## PROBLEM DESCRIPTION
The required output is the exact run of lines in the listing below from the line holding "green 1x1 brick" through the line holding "none -> black 1x1 cone [553,173,584,223]", with no pictures.

## RECORDS SUPPLIED
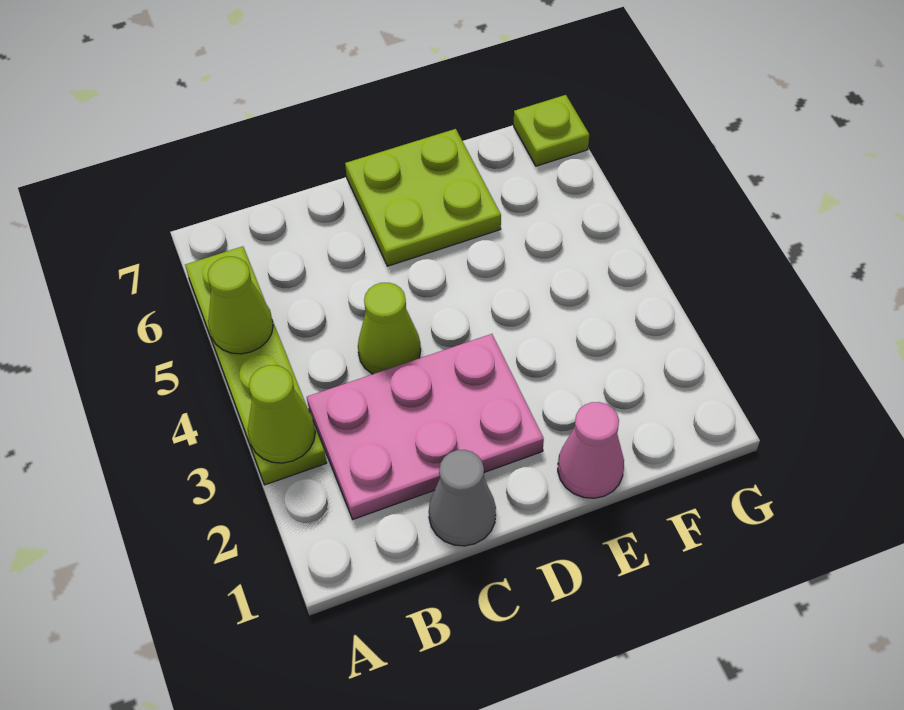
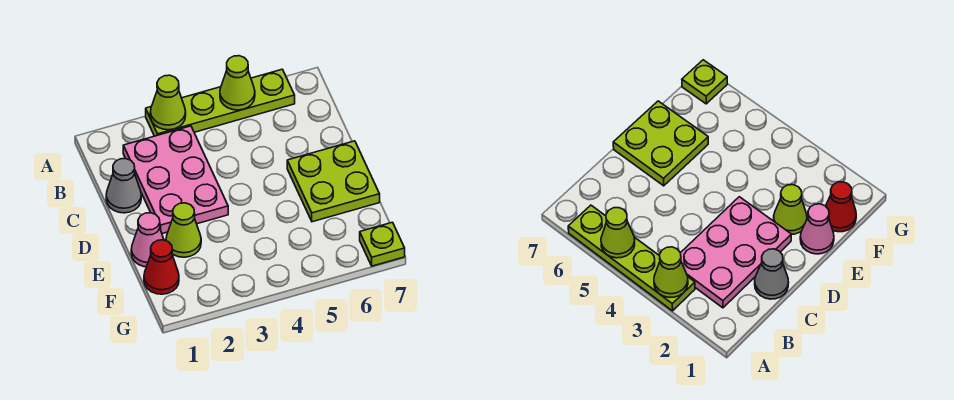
lime 1x1 cone [358,283,421,374] -> lime 1x1 cone moved to [166,203,201,257]
none -> red 1x1 cone [144,240,179,294]

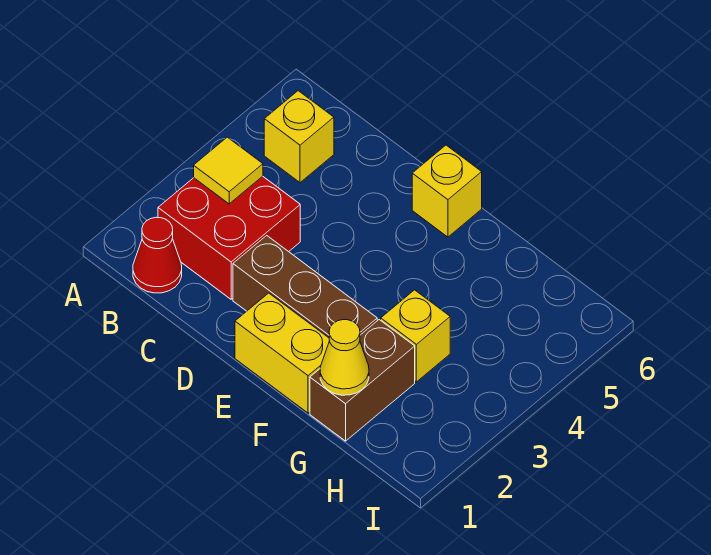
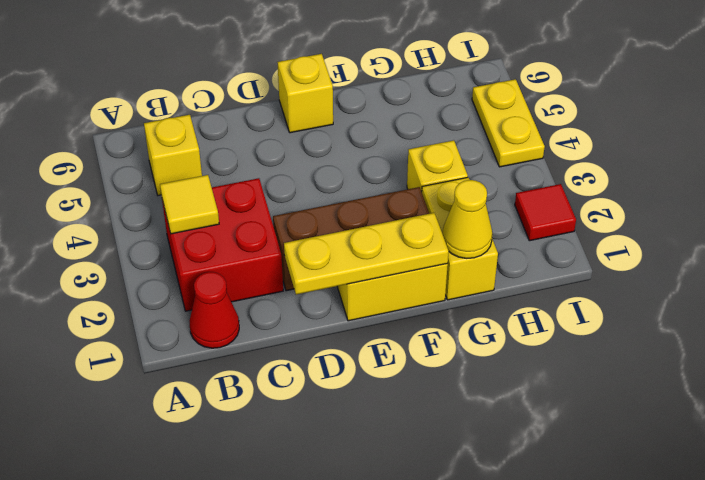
none -> yellow 1x3 plate [284,213,449,295]
brown 1x2 brick [310,320,415,441] -> yellow 1x2 brick [422,177,498,300]
none -> red 1x1 tile [515,184,576,241]
none -> yellow 1x2 plate [472,79,545,167]

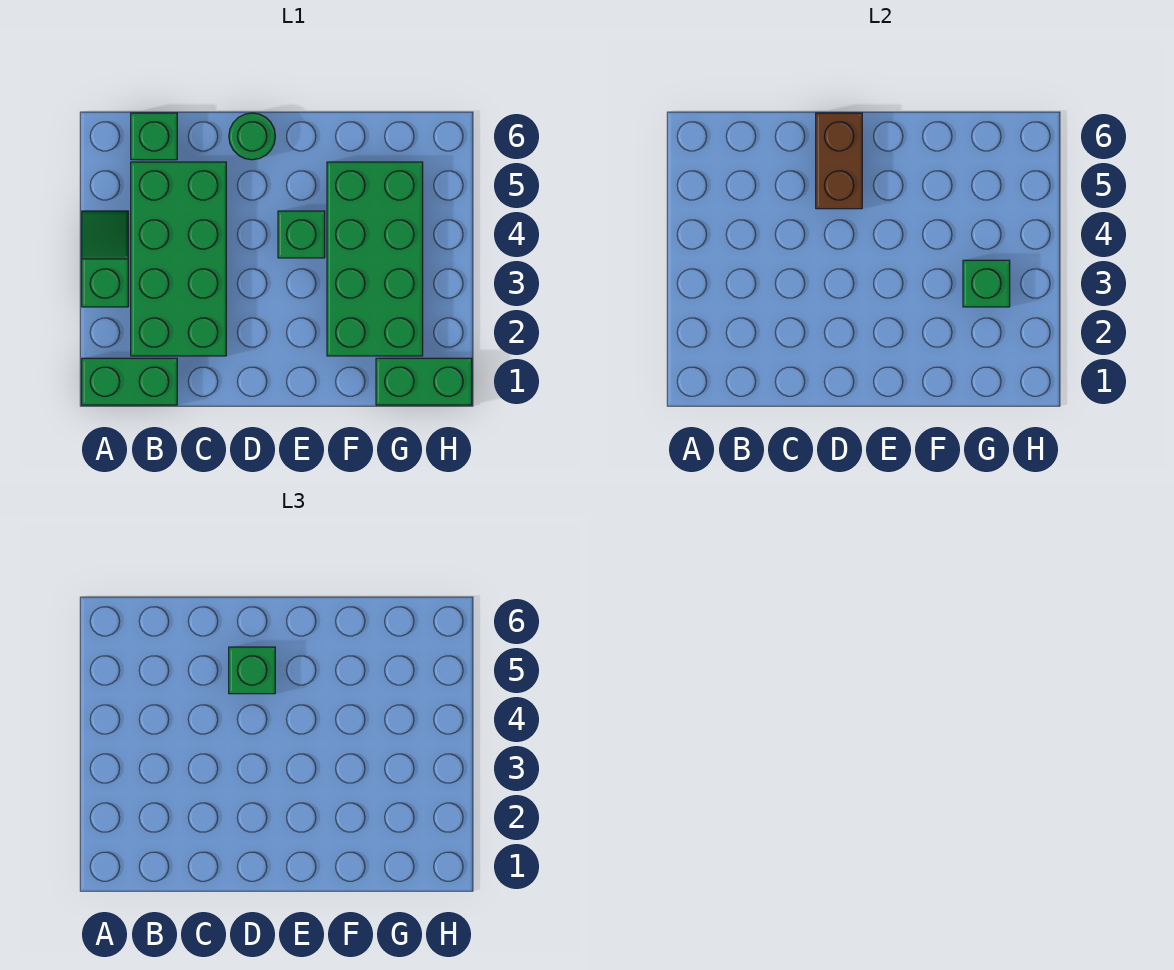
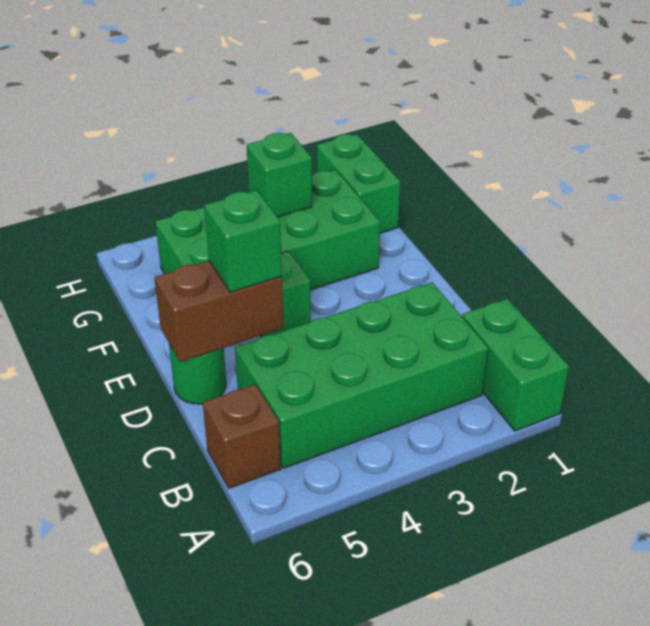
green 1x2 slope [82,211,128,307] -> none
green 1x1 brick [131,113,177,160] -> brown 1x1 brick [203,385,281,488]

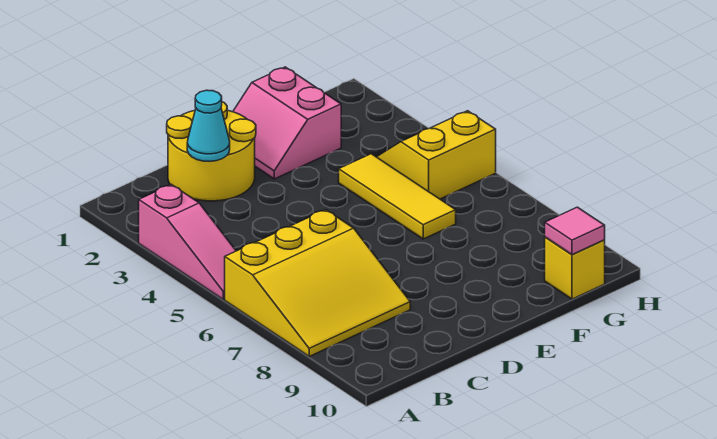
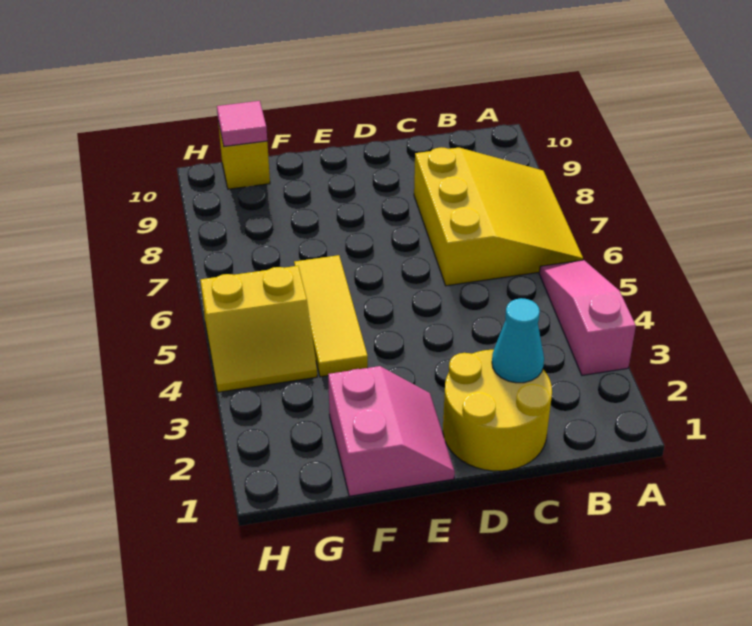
yellow 3x3 slope [225,210,410,356] -> yellow 3x3 slope turned to [414,147,583,286]

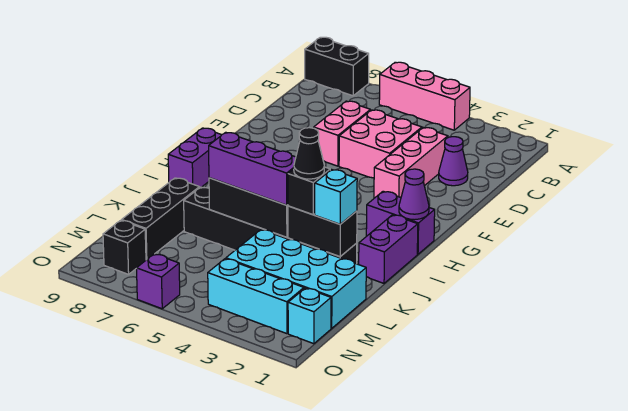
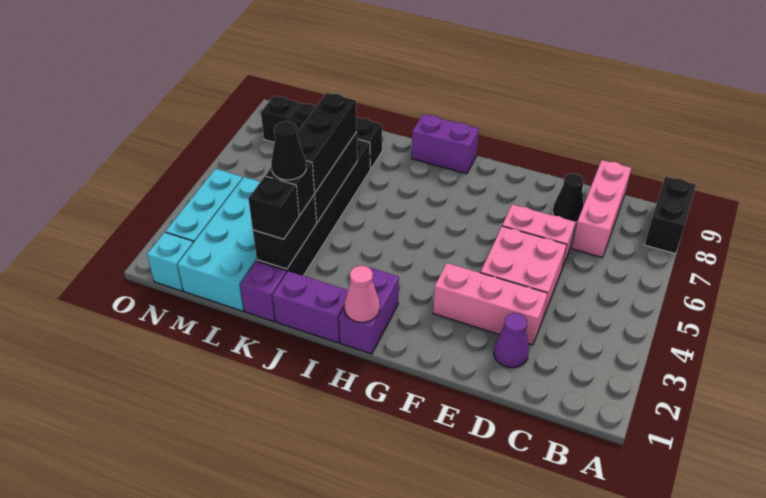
pink 1x3 brick [379,62,470,130] -> pink 1x3 brick moved to [572,160,631,258]
none -> black 1x1 cone [553,173,584,223]
purple 1x1 cone [399,169,429,220] -> pink 1x1 cone [344,266,380,322]
cyan 1x1 brick [315,170,357,224] -> black 1x1 brick [248,176,299,239]
purple 1x3 brick [209,132,296,205] -> black 1x3 brick [297,93,357,193]
purple 1x1 brick [137,254,180,309] -> purple 1x1 brick moved to [240,261,286,322]

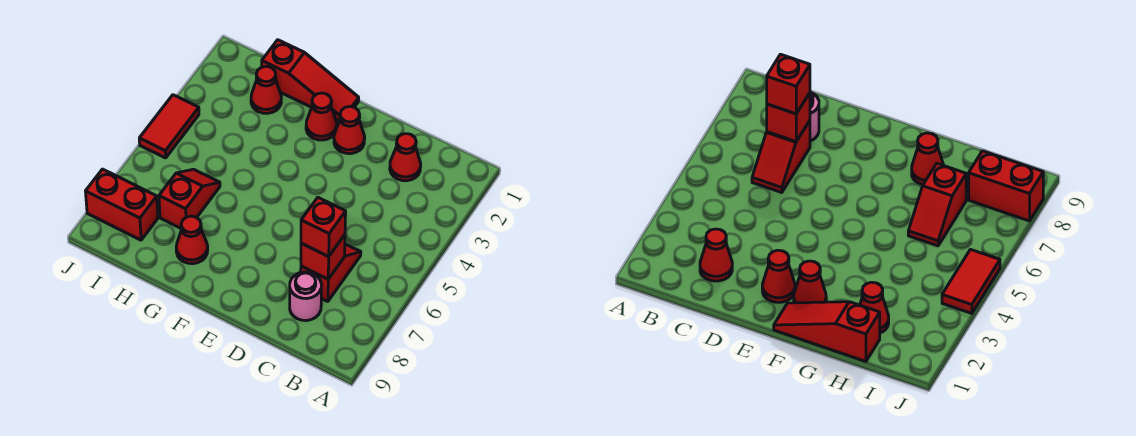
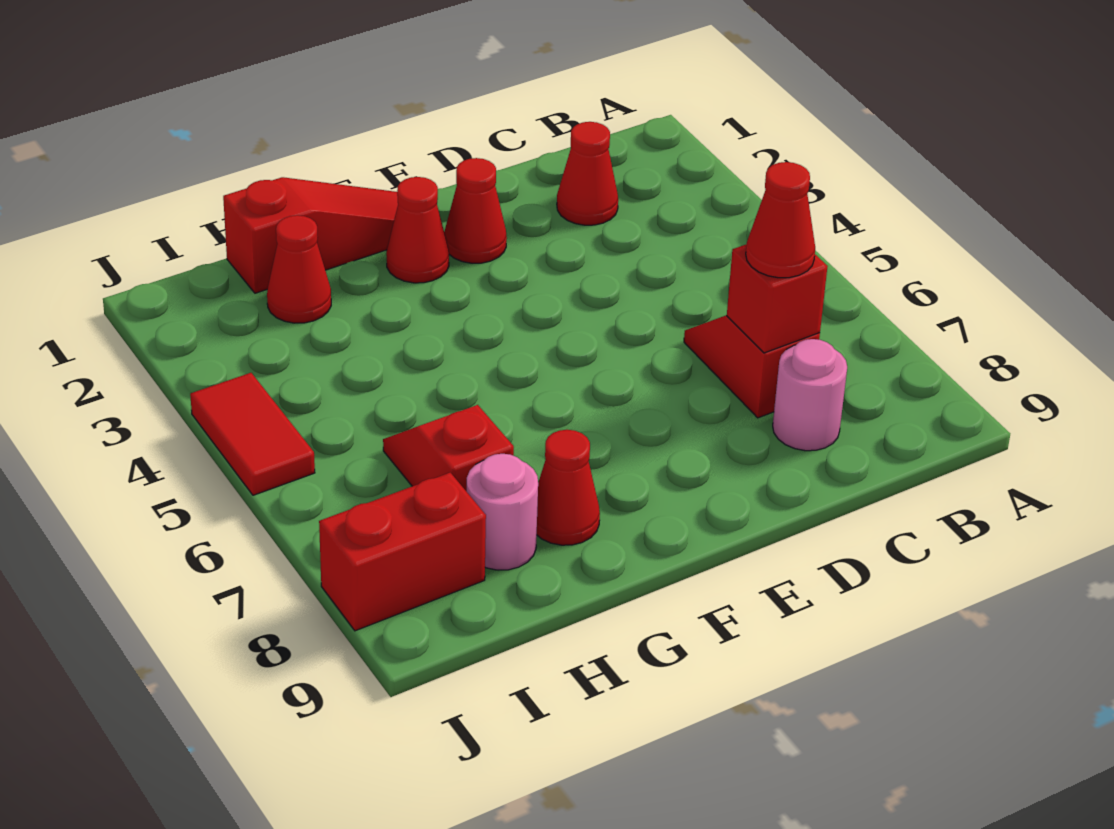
red 1x1 brick [301,198,346,257] -> red 1x1 cone [746,162,815,278]
none -> pink 1x1 round brick [467,454,538,570]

## OUTPUT FOR THIS EXERCISE
green 1x1 brick [131,113,177,160] -> brown 1x1 brick [203,385,281,488]

yellow 3x3 slope [225,210,410,356] -> yellow 3x3 slope turned to [414,147,583,286]

pink 1x3 brick [379,62,470,130] -> pink 1x3 brick moved to [572,160,631,258]
none -> black 1x1 cone [553,173,584,223]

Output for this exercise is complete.